» **AIM OF THE EXERCISE**
Run through the records and, wherever a line holds the word "none", return that line.

» **MATERIAL FOR THE TASK**
- - -

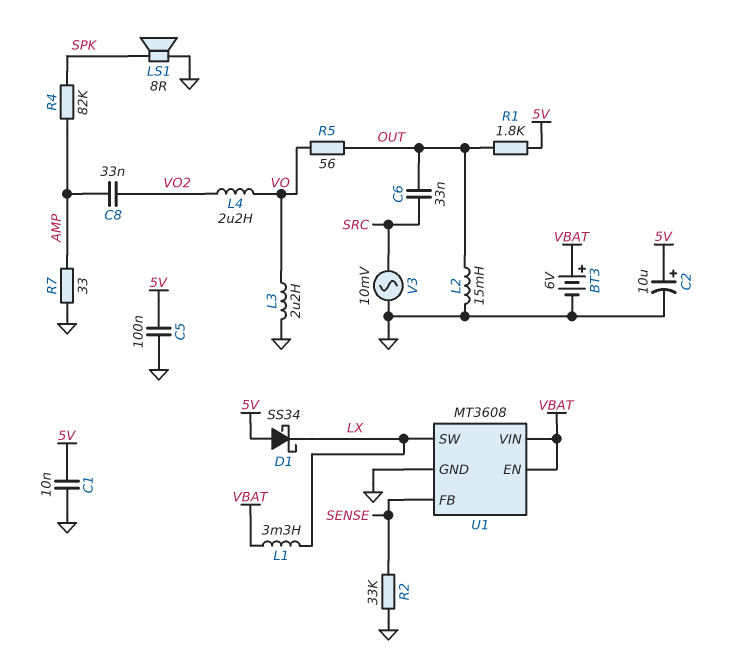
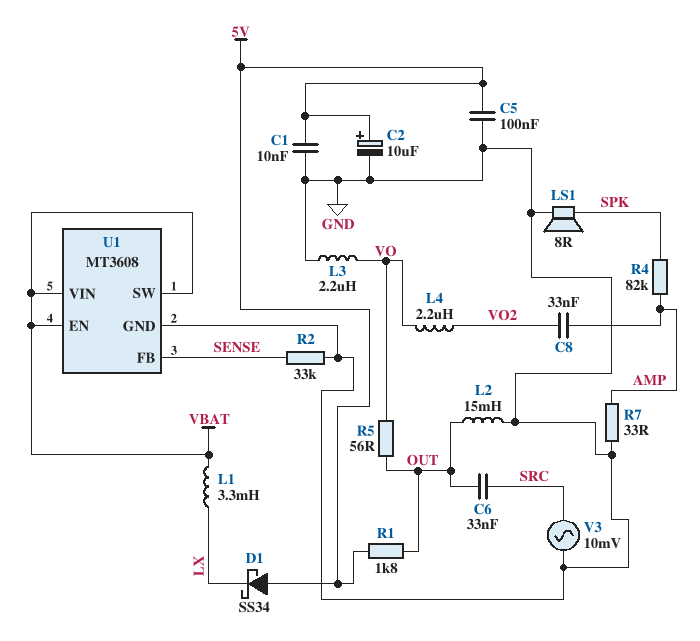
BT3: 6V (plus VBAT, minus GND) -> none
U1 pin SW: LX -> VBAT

- - -

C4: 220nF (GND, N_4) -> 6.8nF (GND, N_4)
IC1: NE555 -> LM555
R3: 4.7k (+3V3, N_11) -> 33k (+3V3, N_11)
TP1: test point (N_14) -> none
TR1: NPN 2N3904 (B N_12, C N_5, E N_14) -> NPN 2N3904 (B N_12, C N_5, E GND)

- - -

» **TASK ANSWER**
BT3: 6V (plus VBAT, minus GND) -> none
TP1: test point (N_14) -> none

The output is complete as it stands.